## WHAT THE TASK ASKS
Among the records below, find each line bearing the word "orange" and copy it.

## INPUT MATERIAL
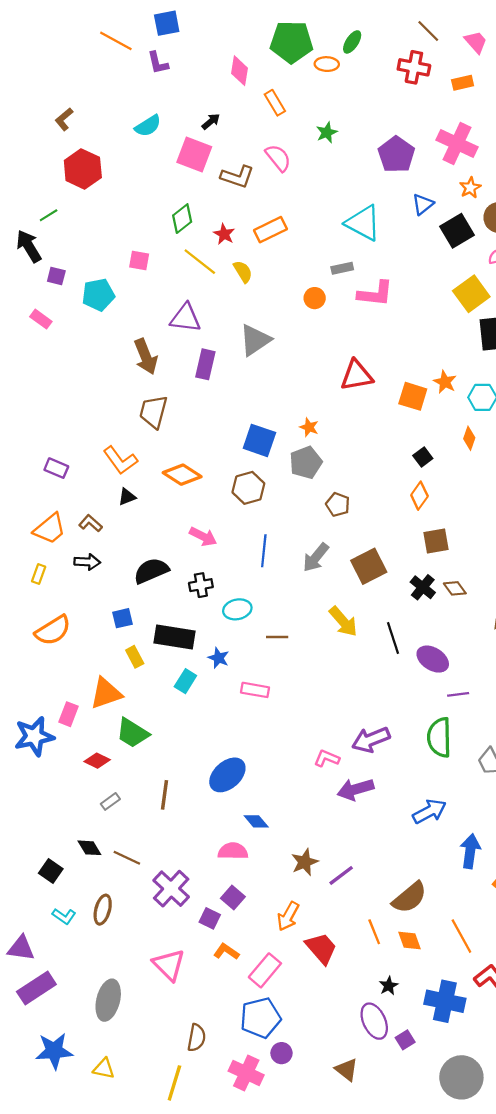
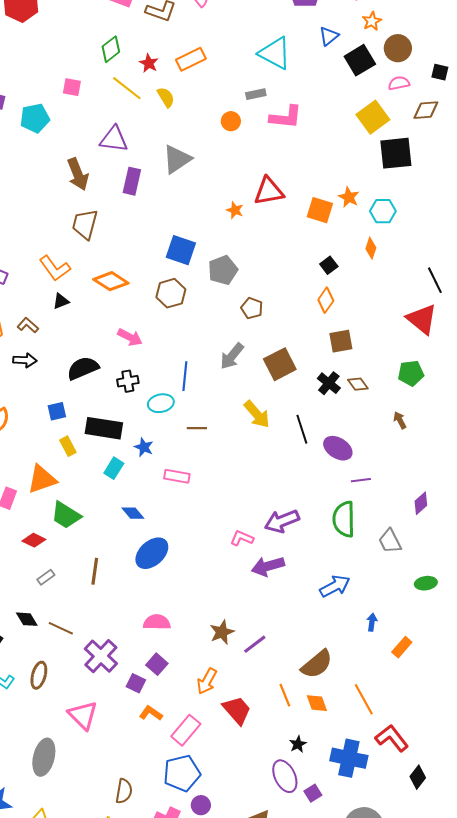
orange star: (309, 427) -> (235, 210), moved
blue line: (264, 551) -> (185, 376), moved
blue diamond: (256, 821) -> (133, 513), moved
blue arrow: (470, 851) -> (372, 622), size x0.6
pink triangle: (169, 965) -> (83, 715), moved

--

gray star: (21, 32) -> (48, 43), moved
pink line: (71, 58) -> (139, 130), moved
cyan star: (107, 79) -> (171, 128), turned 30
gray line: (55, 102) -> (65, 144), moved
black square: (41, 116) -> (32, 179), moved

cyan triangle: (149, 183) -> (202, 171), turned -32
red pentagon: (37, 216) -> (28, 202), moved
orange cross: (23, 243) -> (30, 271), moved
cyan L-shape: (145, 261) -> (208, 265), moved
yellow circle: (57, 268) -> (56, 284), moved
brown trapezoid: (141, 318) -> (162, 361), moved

## ANSWER BOX
orange star: (309, 427) -> (235, 210), moved
orange cross: (23, 243) -> (30, 271), moved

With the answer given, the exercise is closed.